- YOUR GOAL
Among the lines of the records, find all that carry the word "round" and copy them.

- LISTED ENTRIES

◇ ◇ ◇ ◇ ◇ ◇ ◇

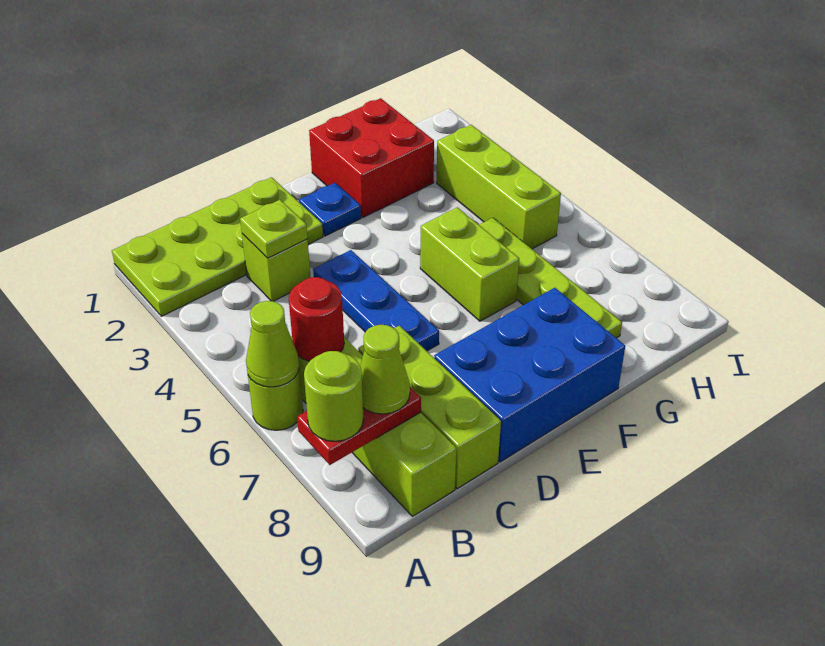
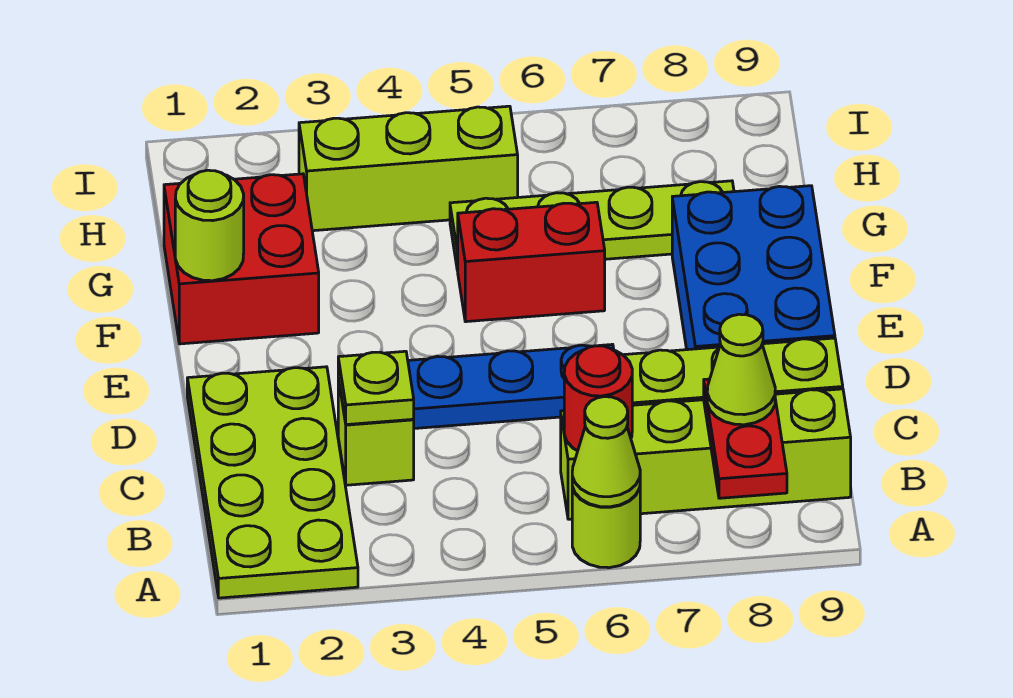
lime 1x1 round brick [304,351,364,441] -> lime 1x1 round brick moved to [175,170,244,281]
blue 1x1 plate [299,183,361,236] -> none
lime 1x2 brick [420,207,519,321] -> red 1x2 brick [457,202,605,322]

◇ ◇ ◇ ◇ ◇ ◇ ◇

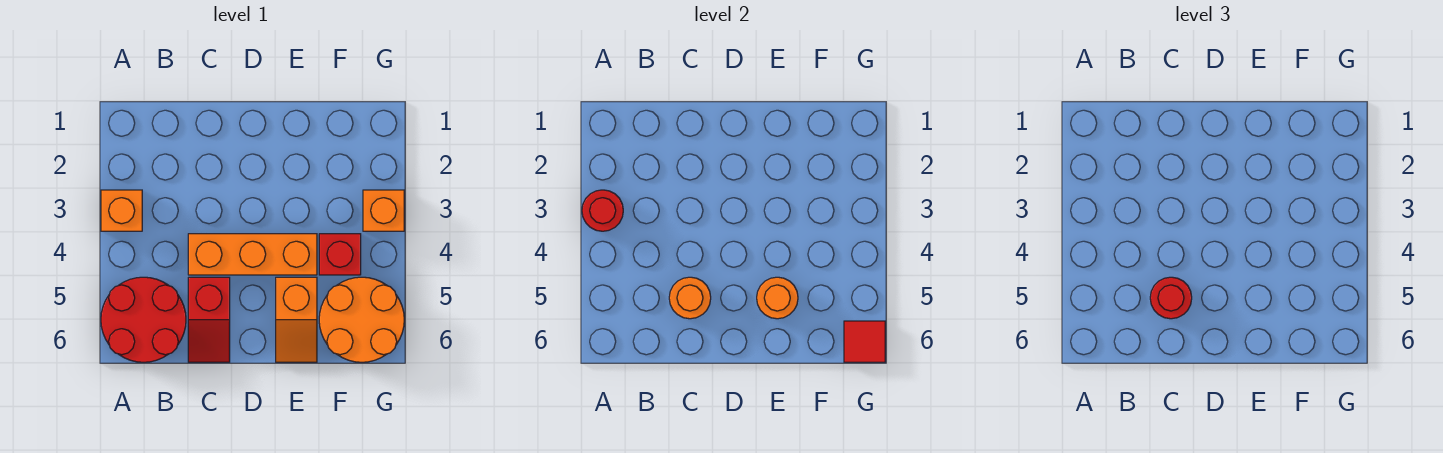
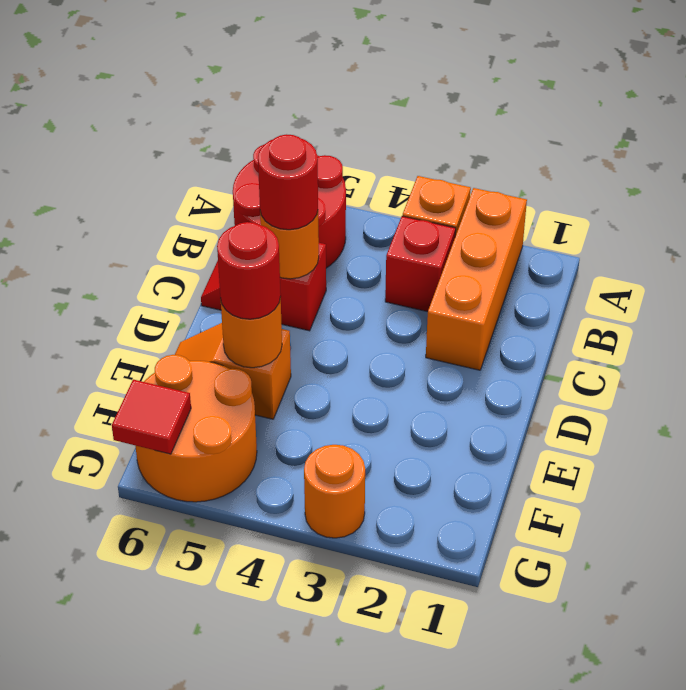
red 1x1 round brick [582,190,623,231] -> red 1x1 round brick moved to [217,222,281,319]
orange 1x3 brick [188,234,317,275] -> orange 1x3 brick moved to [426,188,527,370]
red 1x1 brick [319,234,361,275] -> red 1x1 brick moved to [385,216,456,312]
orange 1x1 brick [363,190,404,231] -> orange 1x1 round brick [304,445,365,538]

◇ ◇ ◇ ◇ ◇ ◇ ◇

- RESPONSE BELOW
lime 1x1 round brick [304,351,364,441] -> lime 1x1 round brick moved to [175,170,244,281]
red 1x1 round brick [582,190,623,231] -> red 1x1 round brick moved to [217,222,281,319]
orange 1x1 brick [363,190,404,231] -> orange 1x1 round brick [304,445,365,538]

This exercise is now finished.